(Object correspondence data)
++++++
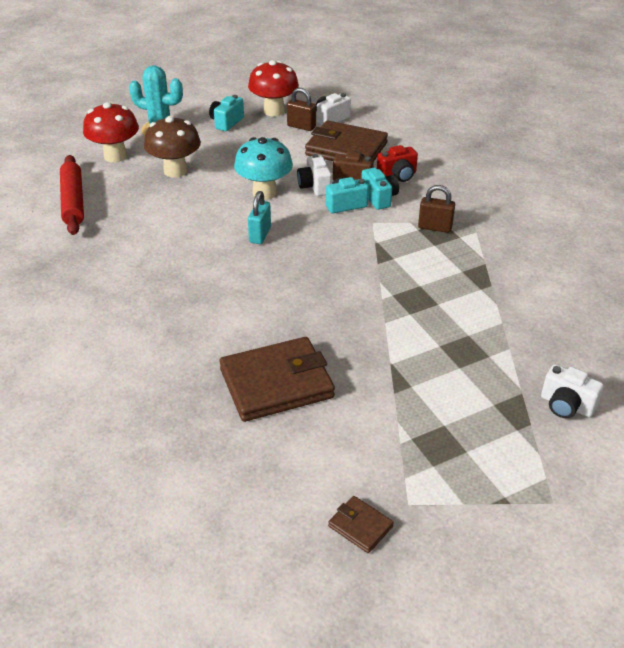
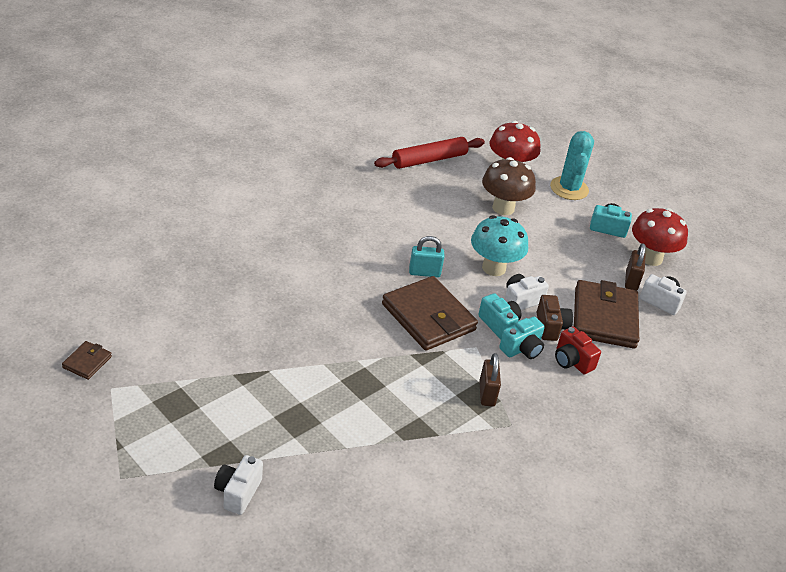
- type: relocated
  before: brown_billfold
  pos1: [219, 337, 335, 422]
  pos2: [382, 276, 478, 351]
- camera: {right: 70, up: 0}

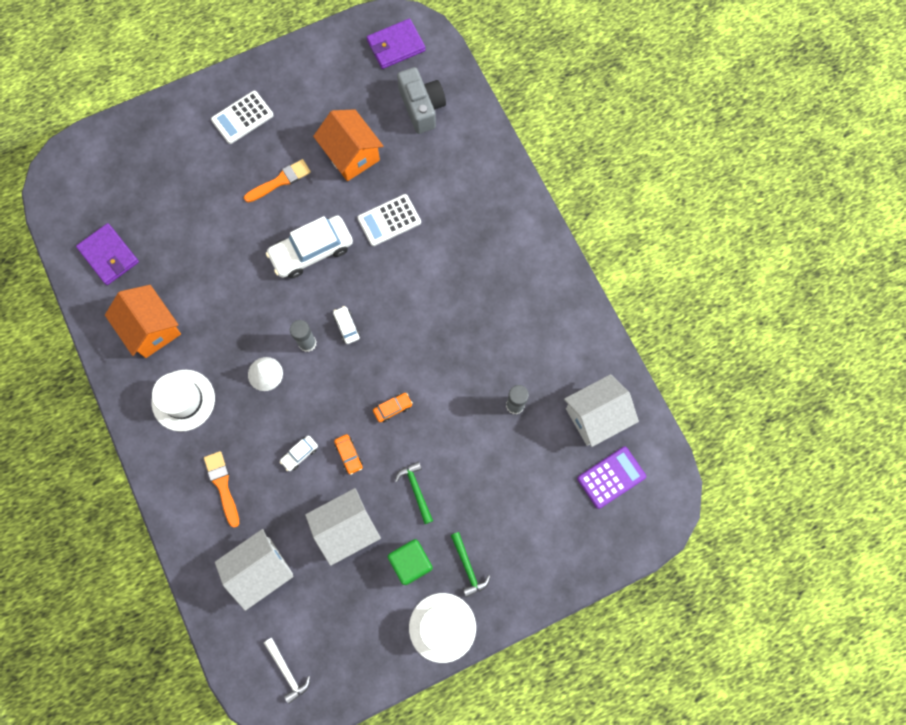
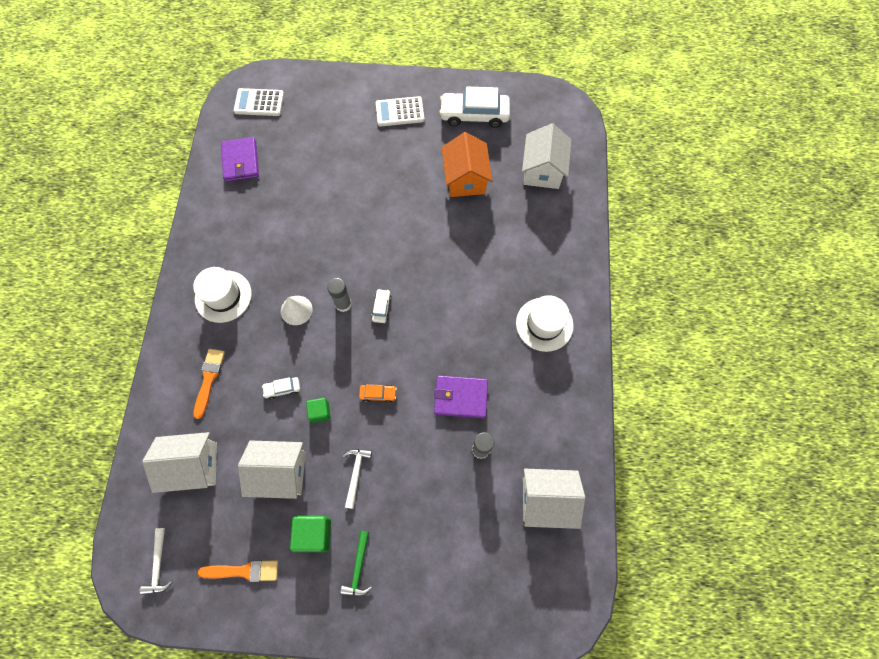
- type: relocated
  before: bright_orange_paintbrush
  pos1: [244, 159, 311, 203]
  pos2: [198, 560, 278, 582]
- type: relocated
  before: pure_white_pocket_calculator
  pos1: [357, 194, 421, 246]
  pos2: [234, 88, 284, 116]
- type: exchanged
  before: bright_orange_car
  after: green_cube
  pos1: [334, 434, 363, 475]
  pos2: [306, 398, 331, 423]
- type: colour
  before: green_claw_hammer
  after: pure_white_claw_hammer
  pos1: [395, 461, 433, 524]
  pos2: [343, 449, 372, 509]
- type: relocated
  before: purple_billfold
  pos1: [367, 18, 426, 69]
  pos2: [434, 376, 488, 419]
- type: relocated
  before: pure_white_car
  pos1: [266, 215, 353, 279]
  pos2: [439, 87, 510, 128]
- type: relocated
  before: pure_white_hat
  pos1: [409, 593, 476, 663]
  pos2: [516, 295, 574, 352]
- type: exchanged
  before: gray_camera
  after: pure_white_cottage
  pos1: [397, 67, 446, 134]
  pos2: [522, 123, 571, 189]
- type: missing
  before: bright_orange_cottage
  pos1: [105, 285, 181, 358]
- type: missing
  before: purple_pocket_calculator
  pos1: [577, 447, 646, 509]
- camera: {right: 30, up: -5}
++++++
**Your goal:** Each line from the one containing "pos1: [397, 67, 446, 134]" through the last line of the entries is to be copied exactly, with no other lines added.

**Worked solution:**
  pos1: [397, 67, 446, 134]
  pos2: [522, 123, 571, 189]
- type: missing
  before: bright_orange_cottage
  pos1: [105, 285, 181, 358]
- type: missing
  before: purple_pocket_calculator
  pos1: [577, 447, 646, 509]
- camera: {right: 30, up: -5}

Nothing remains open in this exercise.